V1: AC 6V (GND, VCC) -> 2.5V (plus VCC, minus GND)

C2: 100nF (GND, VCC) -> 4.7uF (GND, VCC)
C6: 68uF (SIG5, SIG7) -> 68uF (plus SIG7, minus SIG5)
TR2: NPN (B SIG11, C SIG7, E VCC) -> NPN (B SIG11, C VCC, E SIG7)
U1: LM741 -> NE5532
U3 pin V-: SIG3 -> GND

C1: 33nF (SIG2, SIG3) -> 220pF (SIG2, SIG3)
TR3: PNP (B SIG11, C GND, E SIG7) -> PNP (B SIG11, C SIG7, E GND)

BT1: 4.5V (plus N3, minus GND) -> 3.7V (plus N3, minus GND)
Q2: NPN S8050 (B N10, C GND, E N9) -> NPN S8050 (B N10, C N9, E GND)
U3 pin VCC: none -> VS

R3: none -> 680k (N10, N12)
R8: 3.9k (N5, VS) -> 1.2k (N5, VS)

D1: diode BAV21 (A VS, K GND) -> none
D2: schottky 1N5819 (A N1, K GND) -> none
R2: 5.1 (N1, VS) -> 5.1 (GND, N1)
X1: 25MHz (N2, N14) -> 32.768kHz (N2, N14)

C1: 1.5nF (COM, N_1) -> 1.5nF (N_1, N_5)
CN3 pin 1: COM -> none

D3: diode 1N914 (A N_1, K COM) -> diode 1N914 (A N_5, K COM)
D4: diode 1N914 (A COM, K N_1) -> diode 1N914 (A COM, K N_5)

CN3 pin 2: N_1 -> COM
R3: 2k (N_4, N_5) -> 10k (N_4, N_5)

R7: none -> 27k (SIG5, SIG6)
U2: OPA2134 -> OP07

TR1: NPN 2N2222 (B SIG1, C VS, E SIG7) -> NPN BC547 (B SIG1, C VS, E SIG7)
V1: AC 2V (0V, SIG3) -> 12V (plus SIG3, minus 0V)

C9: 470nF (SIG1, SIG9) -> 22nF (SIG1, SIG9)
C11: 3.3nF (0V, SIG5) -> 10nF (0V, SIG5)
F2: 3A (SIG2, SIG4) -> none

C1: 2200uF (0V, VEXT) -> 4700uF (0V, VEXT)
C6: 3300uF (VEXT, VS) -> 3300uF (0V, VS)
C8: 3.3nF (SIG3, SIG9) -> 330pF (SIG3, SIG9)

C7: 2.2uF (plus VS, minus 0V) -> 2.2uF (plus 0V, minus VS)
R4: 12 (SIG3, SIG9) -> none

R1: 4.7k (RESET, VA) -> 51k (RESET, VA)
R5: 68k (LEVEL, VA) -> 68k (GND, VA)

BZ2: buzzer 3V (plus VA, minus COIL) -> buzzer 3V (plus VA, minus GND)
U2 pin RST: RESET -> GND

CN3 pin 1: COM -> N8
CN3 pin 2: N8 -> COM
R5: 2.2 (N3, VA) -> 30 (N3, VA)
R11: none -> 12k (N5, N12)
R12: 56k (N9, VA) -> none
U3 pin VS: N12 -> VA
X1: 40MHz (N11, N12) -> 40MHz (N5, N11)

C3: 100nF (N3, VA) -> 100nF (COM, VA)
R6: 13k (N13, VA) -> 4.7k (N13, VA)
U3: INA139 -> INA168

▬▬▬

> _Problem requirements_:
Write the records out precisely, omitting nothing.

> _Output for this exercise_:
V1: AC 6V (GND, VCC) -> 2.5V (plus VCC, minus GND)

C2: 100nF (GND, VCC) -> 4.7uF (GND, VCC)
C6: 68uF (SIG5, SIG7) -> 68uF (plus SIG7, minus SIG5)
TR2: NPN (B SIG11, C SIG7, E VCC) -> NPN (B SIG11, C VCC, E SIG7)
U1: LM741 -> NE5532
U3 pin V-: SIG3 -> GND

C1: 33nF (SIG2, SIG3) -> 220pF (SIG2, SIG3)
TR3: PNP (B SIG11, C GND, E SIG7) -> PNP (B SIG11, C SIG7, E GND)

BT1: 4.5V (plus N3, minus GND) -> 3.7V (plus N3, minus GND)
Q2: NPN S8050 (B N10, C GND, E N9) -> NPN S8050 (B N10, C N9, E GND)
U3 pin VCC: none -> VS

R3: none -> 680k (N10, N12)
R8: 3.9k (N5, VS) -> 1.2k (N5, VS)

D1: diode BAV21 (A VS, K GND) -> none
D2: schottky 1N5819 (A N1, K GND) -> none
R2: 5.1 (N1, VS) -> 5.1 (GND, N1)
X1: 25MHz (N2, N14) -> 32.768kHz (N2, N14)

C1: 1.5nF (COM, N_1) -> 1.5nF (N_1, N_5)
CN3 pin 1: COM -> none

D3: diode 1N914 (A N_1, K COM) -> diode 1N914 (A N_5, K COM)
D4: diode 1N914 (A COM, K N_1) -> diode 1N914 (A COM, K N_5)

CN3 pin 2: N_1 -> COM
R3: 2k (N_4, N_5) -> 10k (N_4, N_5)

R7: none -> 27k (SIG5, SIG6)
U2: OPA2134 -> OP07

TR1: NPN 2N2222 (B SIG1, C VS, E SIG7) -> NPN BC547 (B SIG1, C VS, E SIG7)
V1: AC 2V (0V, SIG3) -> 12V (plus SIG3, minus 0V)

C9: 470nF (SIG1, SIG9) -> 22nF (SIG1, SIG9)
C11: 3.3nF (0V, SIG5) -> 10nF (0V, SIG5)
F2: 3A (SIG2, SIG4) -> none

C1: 2200uF (0V, VEXT) -> 4700uF (0V, VEXT)
C6: 3300uF (VEXT, VS) -> 3300uF (0V, VS)
C8: 3.3nF (SIG3, SIG9) -> 330pF (SIG3, SIG9)

C7: 2.2uF (plus VS, minus 0V) -> 2.2uF (plus 0V, minus VS)
R4: 12 (SIG3, SIG9) -> none

R1: 4.7k (RESET, VA) -> 51k (RESET, VA)
R5: 68k (LEVEL, VA) -> 68k (GND, VA)

BZ2: buzzer 3V (plus VA, minus COIL) -> buzzer 3V (plus VA, minus GND)
U2 pin RST: RESET -> GND

CN3 pin 1: COM -> N8
CN3 pin 2: N8 -> COM
R5: 2.2 (N3, VA) -> 30 (N3, VA)
R11: none -> 12k (N5, N12)
R12: 56k (N9, VA) -> none
U3 pin VS: N12 -> VA
X1: 40MHz (N11, N12) -> 40MHz (N5, N11)

C3: 100nF (N3, VA) -> 100nF (COM, VA)
R6: 13k (N13, VA) -> 4.7k (N13, VA)
U3: INA139 -> INA168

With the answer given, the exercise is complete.